# Data entries start

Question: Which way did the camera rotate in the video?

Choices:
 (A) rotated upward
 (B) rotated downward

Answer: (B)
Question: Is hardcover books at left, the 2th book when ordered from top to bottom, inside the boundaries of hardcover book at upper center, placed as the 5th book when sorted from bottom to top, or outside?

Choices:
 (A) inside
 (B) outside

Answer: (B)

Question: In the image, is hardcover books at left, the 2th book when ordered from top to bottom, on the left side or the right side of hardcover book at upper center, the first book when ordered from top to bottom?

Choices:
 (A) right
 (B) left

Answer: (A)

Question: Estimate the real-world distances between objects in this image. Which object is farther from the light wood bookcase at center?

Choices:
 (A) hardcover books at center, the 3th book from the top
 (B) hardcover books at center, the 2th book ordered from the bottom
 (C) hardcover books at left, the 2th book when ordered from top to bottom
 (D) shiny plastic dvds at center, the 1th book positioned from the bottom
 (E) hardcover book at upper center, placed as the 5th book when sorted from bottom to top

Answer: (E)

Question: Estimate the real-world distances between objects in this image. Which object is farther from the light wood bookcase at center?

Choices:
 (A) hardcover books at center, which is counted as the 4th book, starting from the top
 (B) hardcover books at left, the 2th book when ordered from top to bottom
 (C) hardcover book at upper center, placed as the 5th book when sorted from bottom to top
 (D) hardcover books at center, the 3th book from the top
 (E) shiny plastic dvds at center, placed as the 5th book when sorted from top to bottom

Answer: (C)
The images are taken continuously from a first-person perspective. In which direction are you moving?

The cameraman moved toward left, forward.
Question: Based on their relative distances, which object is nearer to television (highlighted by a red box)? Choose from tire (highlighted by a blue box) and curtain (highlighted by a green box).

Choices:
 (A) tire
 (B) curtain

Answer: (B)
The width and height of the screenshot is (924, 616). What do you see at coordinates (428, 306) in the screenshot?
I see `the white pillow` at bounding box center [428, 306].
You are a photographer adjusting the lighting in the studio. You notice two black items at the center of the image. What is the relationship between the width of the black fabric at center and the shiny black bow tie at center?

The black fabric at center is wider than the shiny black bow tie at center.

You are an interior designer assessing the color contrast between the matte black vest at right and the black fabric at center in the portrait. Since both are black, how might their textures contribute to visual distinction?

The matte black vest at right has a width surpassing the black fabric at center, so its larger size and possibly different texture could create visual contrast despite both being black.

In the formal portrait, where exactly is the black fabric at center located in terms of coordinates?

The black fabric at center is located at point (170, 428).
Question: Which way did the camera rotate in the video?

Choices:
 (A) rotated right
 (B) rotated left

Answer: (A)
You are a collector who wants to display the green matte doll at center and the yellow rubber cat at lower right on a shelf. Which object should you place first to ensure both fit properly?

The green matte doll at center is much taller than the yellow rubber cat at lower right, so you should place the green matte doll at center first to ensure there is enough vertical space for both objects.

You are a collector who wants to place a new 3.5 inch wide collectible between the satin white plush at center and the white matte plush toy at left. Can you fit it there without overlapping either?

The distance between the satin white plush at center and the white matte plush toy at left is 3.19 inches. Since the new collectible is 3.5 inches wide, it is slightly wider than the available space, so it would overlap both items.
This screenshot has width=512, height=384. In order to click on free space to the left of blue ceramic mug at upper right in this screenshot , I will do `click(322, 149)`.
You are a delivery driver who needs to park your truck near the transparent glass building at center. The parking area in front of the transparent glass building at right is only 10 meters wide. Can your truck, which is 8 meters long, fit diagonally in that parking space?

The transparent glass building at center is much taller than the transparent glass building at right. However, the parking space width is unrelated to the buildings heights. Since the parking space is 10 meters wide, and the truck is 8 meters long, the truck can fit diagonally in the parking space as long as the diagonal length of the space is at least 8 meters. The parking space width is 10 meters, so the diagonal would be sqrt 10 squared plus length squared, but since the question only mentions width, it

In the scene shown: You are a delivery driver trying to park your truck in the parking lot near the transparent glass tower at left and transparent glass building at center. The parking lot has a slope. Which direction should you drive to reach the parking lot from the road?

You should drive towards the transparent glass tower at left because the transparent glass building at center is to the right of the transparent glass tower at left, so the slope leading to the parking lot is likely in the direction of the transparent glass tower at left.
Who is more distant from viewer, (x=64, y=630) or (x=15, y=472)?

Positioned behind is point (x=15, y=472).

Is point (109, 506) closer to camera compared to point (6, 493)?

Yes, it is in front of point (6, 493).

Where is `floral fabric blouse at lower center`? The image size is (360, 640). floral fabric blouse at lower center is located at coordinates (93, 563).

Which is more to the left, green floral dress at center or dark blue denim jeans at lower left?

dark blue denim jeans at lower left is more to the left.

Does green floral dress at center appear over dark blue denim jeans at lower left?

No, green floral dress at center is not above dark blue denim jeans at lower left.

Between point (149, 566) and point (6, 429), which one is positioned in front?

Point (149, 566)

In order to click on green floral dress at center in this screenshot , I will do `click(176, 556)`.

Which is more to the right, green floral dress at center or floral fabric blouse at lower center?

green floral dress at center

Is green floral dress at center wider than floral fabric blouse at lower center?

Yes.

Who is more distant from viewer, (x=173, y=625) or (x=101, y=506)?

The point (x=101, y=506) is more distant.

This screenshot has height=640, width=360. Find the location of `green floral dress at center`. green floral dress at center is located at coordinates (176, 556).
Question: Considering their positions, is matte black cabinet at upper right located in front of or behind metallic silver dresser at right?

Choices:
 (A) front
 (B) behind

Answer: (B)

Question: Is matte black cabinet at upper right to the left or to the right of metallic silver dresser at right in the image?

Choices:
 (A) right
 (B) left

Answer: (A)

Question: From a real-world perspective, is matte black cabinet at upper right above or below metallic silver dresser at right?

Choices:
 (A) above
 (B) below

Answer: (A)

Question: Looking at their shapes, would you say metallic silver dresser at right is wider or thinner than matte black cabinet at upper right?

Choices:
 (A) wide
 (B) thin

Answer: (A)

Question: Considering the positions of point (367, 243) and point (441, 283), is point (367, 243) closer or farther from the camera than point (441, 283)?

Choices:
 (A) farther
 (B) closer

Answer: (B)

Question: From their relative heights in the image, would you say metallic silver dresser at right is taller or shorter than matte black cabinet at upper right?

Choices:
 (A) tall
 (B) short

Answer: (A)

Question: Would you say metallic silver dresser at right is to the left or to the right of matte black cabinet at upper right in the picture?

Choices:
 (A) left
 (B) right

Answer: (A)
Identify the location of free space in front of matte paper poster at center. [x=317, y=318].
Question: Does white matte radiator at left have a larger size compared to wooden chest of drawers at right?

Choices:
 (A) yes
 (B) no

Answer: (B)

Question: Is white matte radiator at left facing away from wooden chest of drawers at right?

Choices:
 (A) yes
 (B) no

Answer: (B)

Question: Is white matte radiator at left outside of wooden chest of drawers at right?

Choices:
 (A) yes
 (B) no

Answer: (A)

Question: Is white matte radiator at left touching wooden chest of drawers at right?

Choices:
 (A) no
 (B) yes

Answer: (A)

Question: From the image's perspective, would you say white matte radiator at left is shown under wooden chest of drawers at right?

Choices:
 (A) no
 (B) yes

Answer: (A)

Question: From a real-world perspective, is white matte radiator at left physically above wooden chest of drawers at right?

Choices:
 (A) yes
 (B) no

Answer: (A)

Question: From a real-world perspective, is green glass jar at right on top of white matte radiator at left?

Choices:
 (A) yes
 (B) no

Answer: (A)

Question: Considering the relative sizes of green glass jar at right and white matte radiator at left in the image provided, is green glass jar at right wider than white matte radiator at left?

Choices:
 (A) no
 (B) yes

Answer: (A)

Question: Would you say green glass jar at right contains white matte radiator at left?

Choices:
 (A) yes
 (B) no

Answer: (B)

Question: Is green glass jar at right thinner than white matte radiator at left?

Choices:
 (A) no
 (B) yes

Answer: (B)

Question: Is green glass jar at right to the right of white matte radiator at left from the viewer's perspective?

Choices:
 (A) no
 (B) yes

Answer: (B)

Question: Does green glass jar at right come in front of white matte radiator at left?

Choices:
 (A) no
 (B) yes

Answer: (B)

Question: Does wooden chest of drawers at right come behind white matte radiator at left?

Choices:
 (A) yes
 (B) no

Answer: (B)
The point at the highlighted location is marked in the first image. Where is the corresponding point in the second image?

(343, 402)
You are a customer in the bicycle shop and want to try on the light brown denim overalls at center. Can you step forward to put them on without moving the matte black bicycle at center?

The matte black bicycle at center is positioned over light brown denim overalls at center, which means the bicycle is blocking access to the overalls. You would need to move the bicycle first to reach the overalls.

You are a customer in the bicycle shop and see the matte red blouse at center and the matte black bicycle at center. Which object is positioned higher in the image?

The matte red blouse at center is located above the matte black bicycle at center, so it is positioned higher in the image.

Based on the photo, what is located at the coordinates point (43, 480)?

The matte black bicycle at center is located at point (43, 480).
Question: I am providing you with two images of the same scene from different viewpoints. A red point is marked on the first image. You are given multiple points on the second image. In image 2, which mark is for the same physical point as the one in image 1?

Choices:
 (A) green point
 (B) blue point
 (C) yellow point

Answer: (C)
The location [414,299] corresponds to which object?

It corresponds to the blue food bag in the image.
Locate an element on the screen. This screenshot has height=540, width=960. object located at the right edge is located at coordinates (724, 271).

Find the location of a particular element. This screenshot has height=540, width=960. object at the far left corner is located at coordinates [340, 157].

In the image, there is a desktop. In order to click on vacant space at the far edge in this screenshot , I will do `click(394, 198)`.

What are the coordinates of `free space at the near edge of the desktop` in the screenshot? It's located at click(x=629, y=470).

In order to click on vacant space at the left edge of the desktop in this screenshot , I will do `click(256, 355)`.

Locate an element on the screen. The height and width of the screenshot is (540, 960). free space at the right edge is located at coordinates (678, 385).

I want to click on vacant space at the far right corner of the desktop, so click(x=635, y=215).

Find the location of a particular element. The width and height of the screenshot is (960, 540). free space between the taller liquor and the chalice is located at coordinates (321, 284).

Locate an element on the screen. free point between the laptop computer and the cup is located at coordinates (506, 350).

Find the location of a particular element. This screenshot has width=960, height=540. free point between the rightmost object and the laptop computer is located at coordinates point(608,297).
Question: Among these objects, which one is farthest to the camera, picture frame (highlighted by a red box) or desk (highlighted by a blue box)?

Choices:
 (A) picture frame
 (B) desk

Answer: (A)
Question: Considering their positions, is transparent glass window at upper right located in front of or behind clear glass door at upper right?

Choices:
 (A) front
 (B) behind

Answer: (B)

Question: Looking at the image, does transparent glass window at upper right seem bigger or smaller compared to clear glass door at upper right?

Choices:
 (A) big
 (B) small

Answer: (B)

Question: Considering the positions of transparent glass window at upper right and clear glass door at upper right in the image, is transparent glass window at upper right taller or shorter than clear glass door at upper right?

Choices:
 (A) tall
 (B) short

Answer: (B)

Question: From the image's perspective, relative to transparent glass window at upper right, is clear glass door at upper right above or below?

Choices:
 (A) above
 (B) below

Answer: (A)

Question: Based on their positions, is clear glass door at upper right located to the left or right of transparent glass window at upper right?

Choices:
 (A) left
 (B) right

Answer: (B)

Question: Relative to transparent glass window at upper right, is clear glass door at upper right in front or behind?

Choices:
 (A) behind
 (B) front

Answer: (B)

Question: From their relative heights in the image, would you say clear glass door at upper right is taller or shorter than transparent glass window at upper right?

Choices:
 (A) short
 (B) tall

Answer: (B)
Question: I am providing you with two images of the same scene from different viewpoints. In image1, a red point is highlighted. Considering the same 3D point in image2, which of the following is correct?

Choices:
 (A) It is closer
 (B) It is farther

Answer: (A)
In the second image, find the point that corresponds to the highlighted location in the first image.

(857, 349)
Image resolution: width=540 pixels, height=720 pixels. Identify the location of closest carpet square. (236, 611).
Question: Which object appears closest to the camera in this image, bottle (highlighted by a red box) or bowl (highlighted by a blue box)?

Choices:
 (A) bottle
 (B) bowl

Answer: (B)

# Data entries end

◆ What you are asked to do
Copy out, word for word, the items starting with the line that contains "Which is more to the left, green" and going on through the line that contains "The point (x=101, y=506) is more distant.".

◆ Exercise result
Which is more to the left, green floral dress at center or dark blue denim jeans at lower left?

dark blue denim jeans at lower left is more to the left.

Does green floral dress at center appear over dark blue denim jeans at lower left?

No, green floral dress at center is not above dark blue denim jeans at lower left.

Between point (149, 566) and point (6, 429), which one is positioned in front?

Point (149, 566)

In order to click on green floral dress at center in this screenshot , I will do `click(176, 556)`.

Which is more to the right, green floral dress at center or floral fabric blouse at lower center?

green floral dress at center

Is green floral dress at center wider than floral fabric blouse at lower center?

Yes.

Who is more distant from viewer, (x=173, y=625) or (x=101, y=506)?

The point (x=101, y=506) is more distant.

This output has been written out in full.